* **Work request**
Only the lines below from the one that contains "colour: turquoise_marker (no." through the one that contains "colour: brown_camera (no." should appear in your answer, exact and without pictures.

* **Extracted entries**

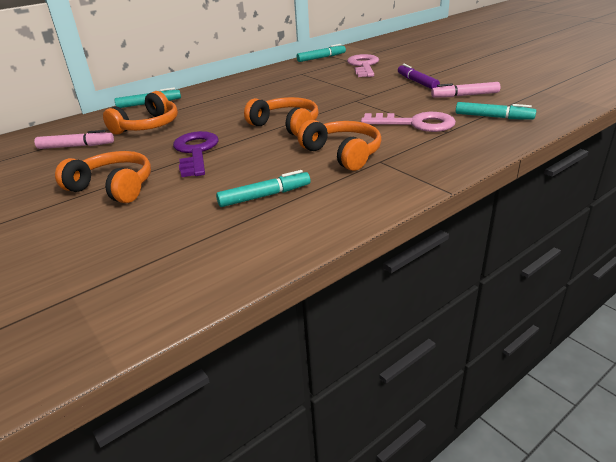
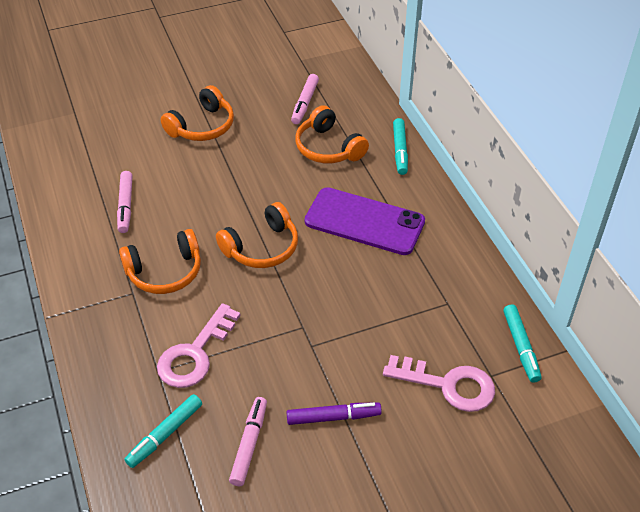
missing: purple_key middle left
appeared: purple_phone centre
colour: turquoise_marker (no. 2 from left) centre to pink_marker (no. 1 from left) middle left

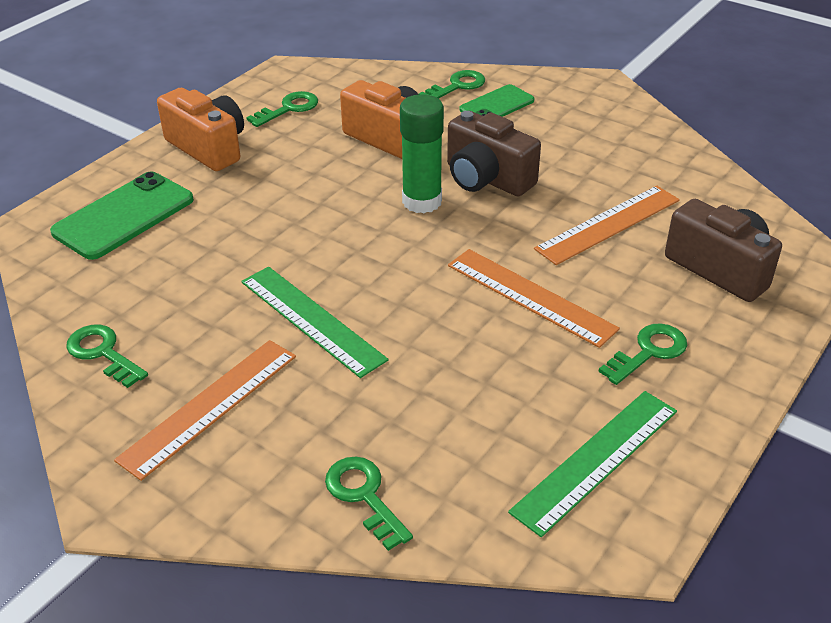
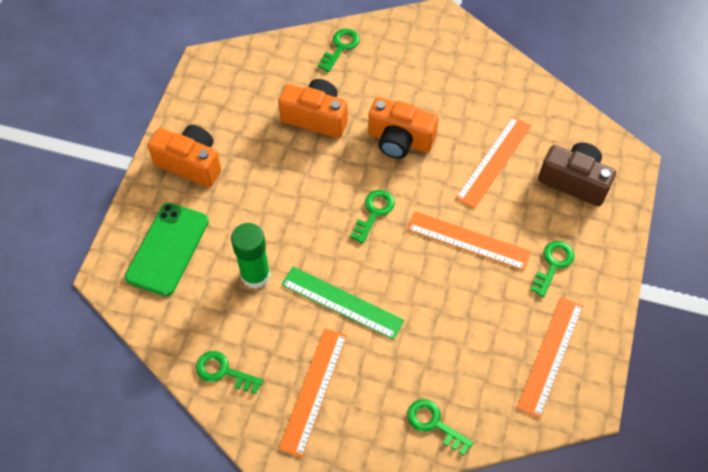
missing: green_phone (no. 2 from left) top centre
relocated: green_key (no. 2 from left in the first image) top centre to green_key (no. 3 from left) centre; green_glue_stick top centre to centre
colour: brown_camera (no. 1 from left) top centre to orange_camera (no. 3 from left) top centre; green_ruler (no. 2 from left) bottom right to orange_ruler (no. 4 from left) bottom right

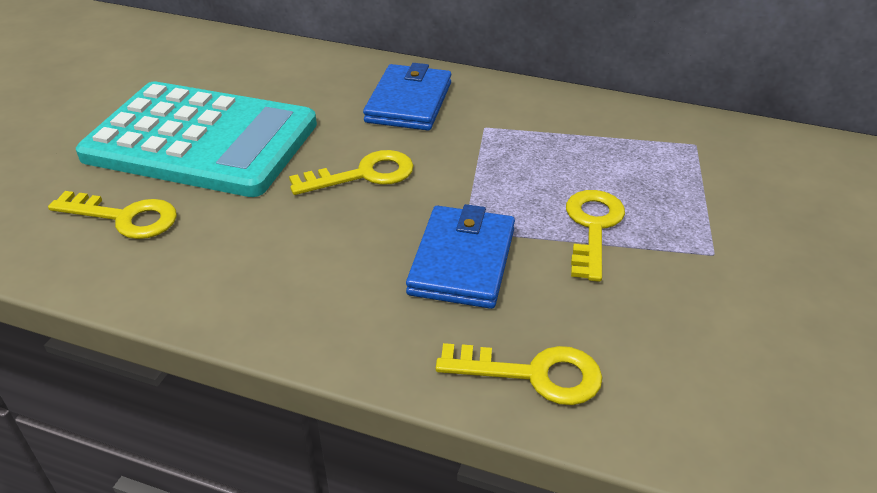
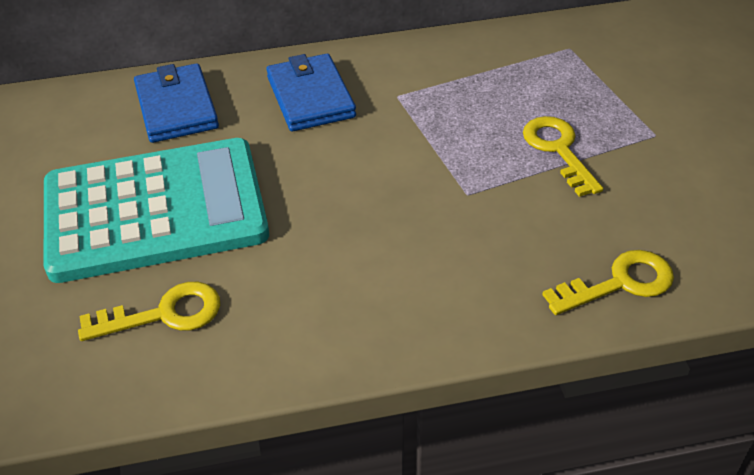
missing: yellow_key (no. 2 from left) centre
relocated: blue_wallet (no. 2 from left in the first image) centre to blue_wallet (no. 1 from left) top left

* **Task result**
colour: turquoise_marker (no. 2 from left) centre to pink_marker (no. 1 from left) middle left

missing: green_phone (no. 2 from left) top centre
relocated: green_key (no. 2 from left in the first image) top centre to green_key (no. 3 from left) centre; green_glue_stick top centre to centre
colour: brown_camera (no. 1 from left) top centre to orange_camera (no. 3 from left) top centre; green_ruler (no. 2 from left) bottom right to orange_ruler (no. 4 from left) bottom right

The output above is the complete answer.